Instructions for the task: Below is a listing from which only part is wanted; return exactly the lines from the one with "TR3: NMOS IRLZ44N" up to and including the one with "V1: 24V (plus".

Listed entries:
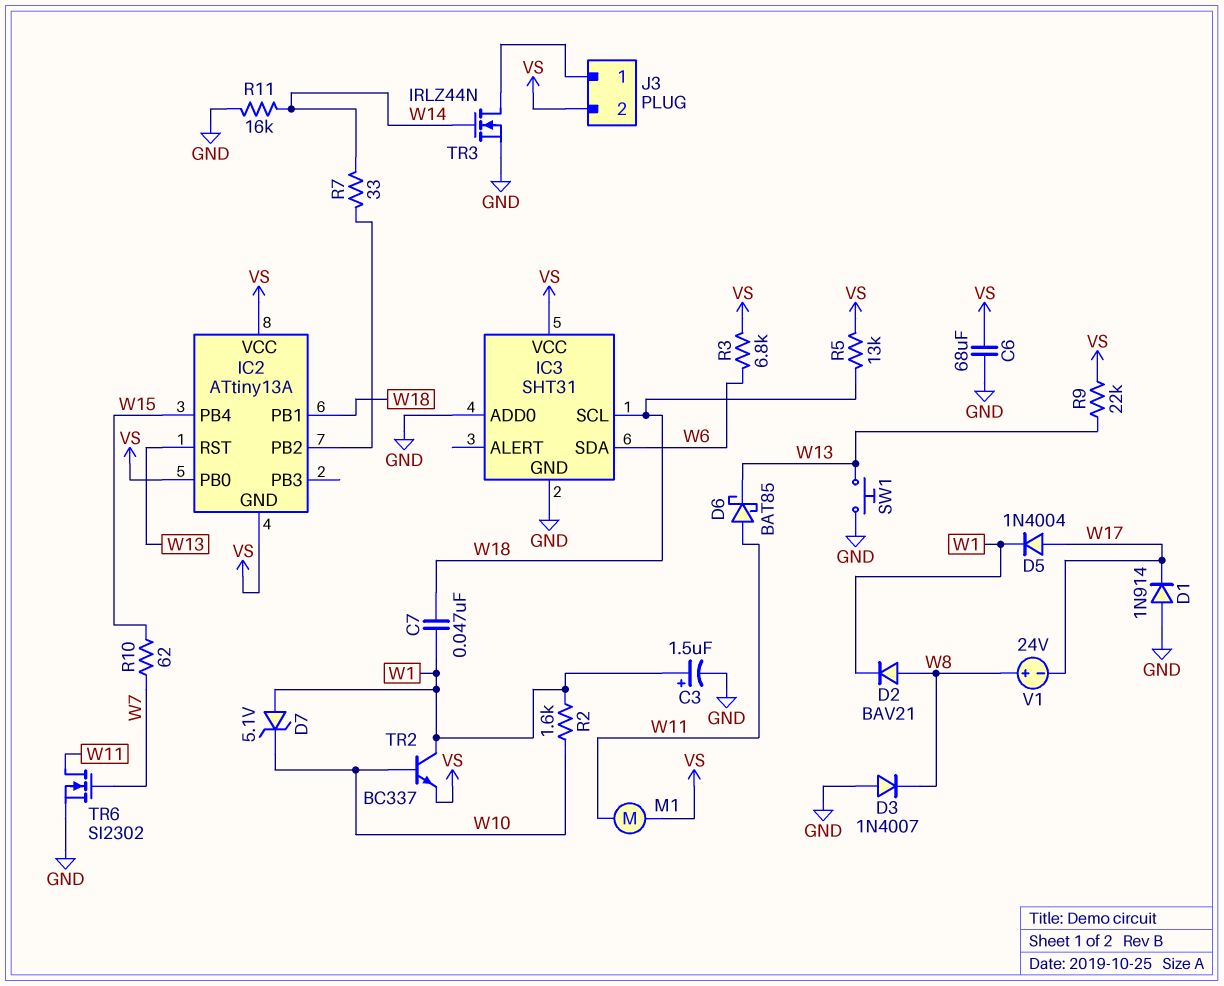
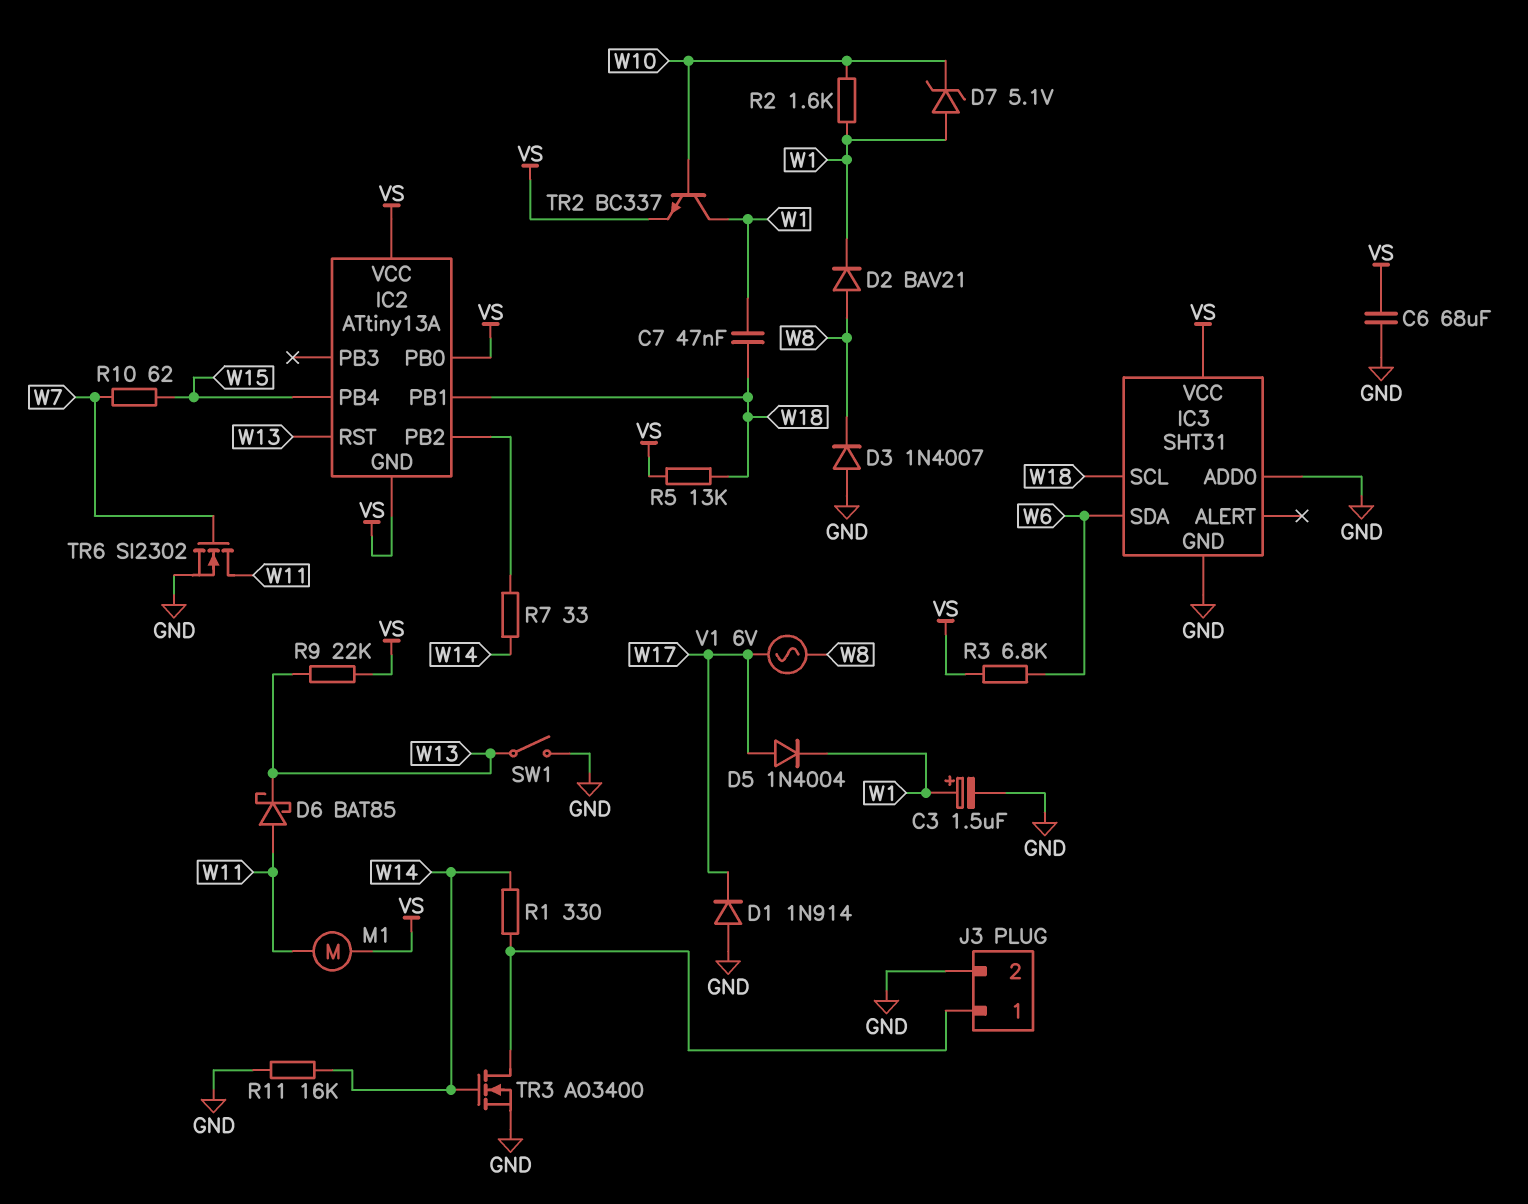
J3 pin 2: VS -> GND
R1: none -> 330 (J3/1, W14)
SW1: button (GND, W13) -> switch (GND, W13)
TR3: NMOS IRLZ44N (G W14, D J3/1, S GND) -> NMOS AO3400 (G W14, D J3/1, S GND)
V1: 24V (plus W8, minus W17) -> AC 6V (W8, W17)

==

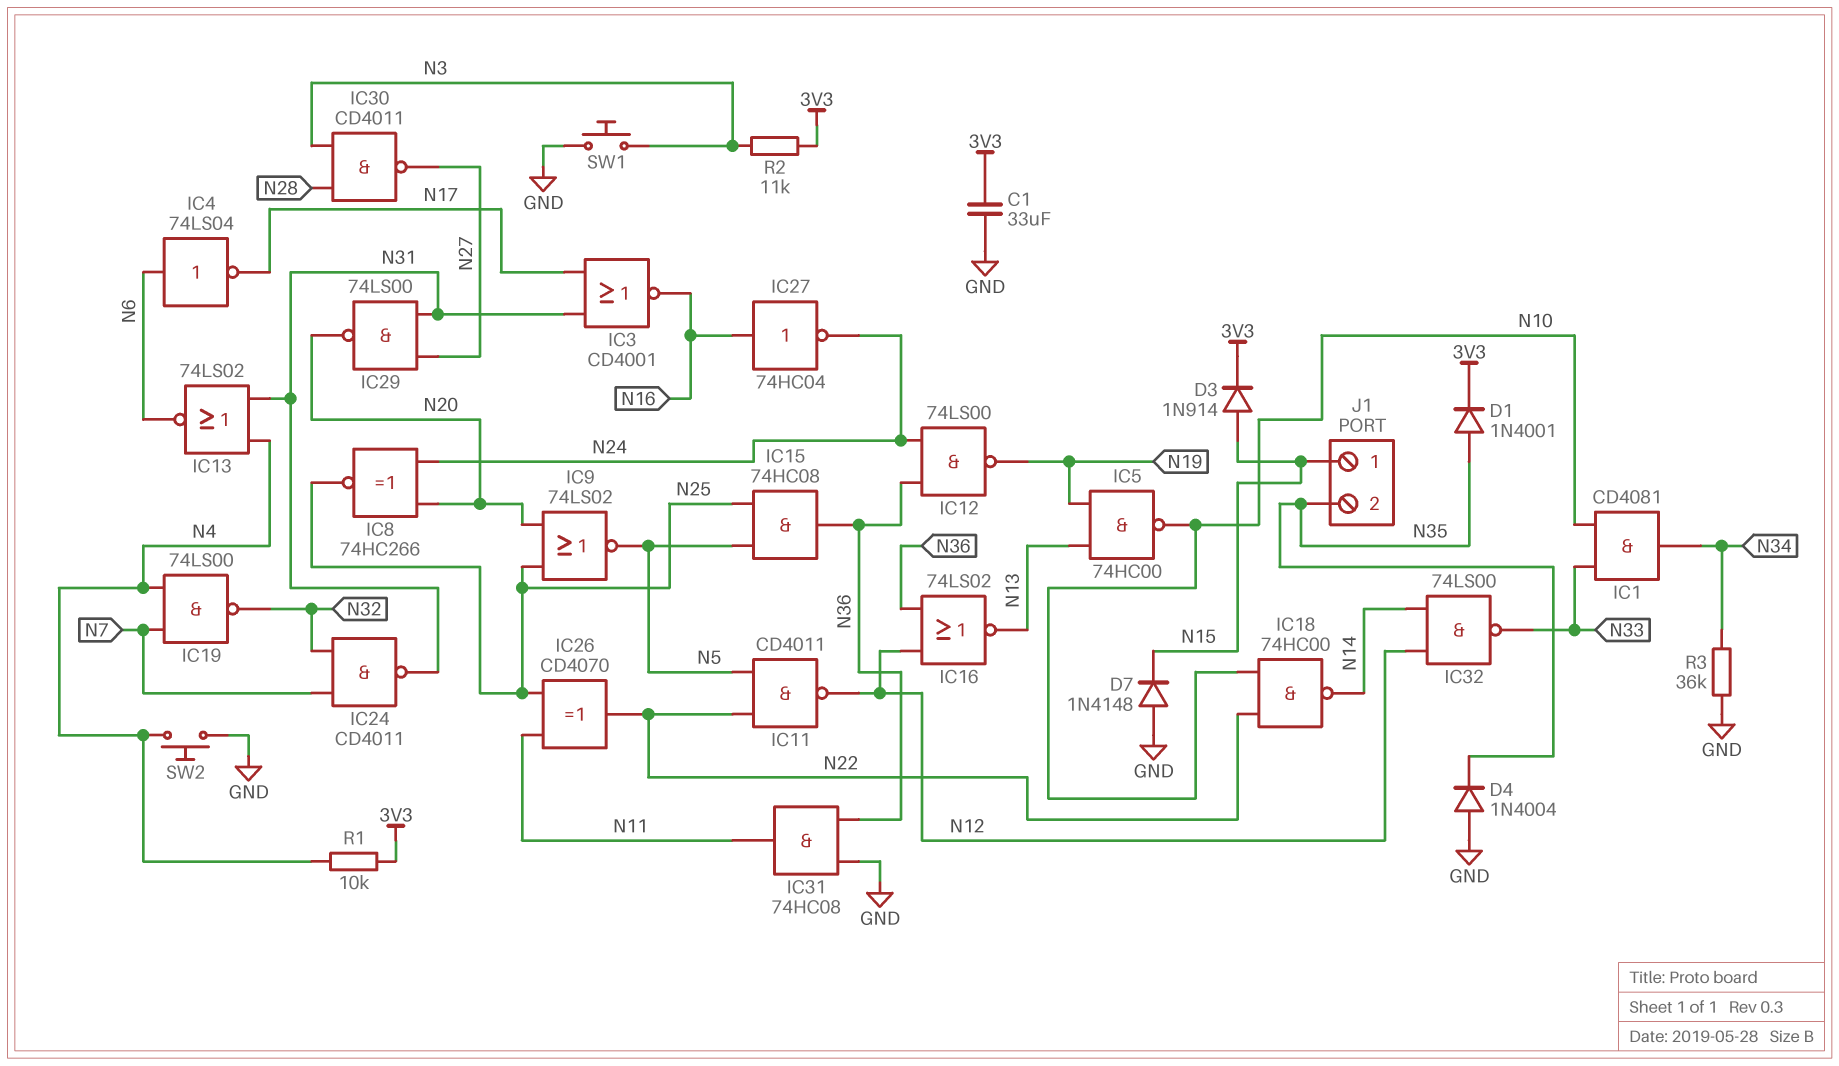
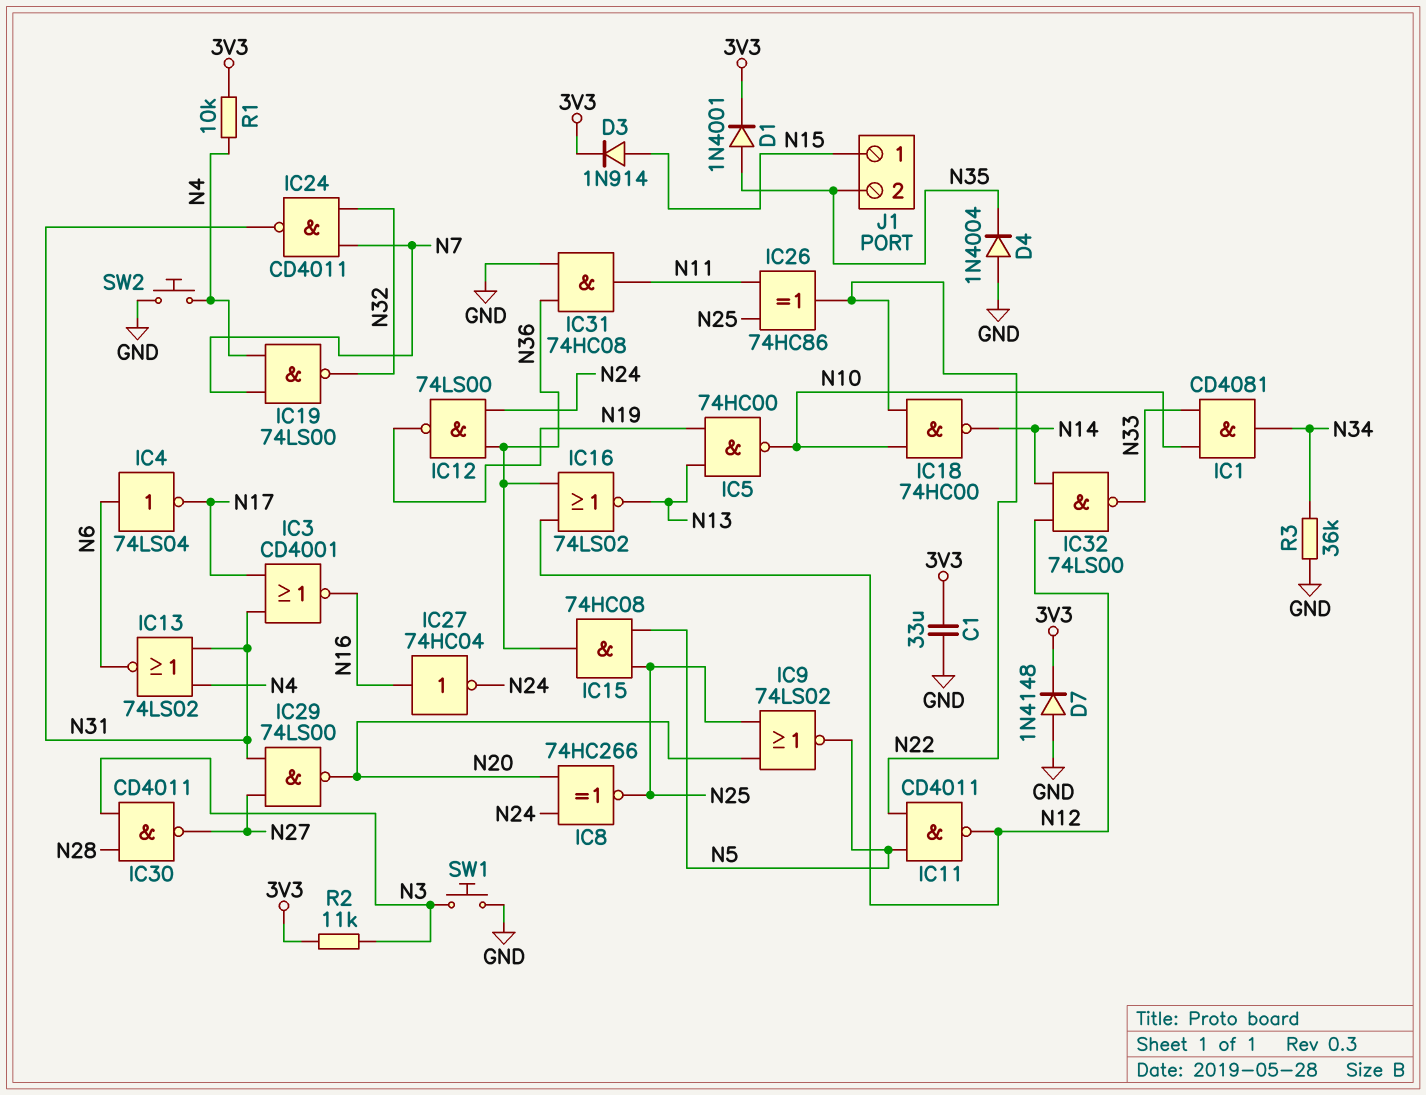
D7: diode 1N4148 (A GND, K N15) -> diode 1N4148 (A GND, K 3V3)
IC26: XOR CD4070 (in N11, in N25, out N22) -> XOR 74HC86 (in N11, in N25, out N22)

Task solution:
TR3: NMOS IRLZ44N (G W14, D J3/1, S GND) -> NMOS AO3400 (G W14, D J3/1, S GND)
V1: 24V (plus W8, minus W17) -> AC 6V (W8, W17)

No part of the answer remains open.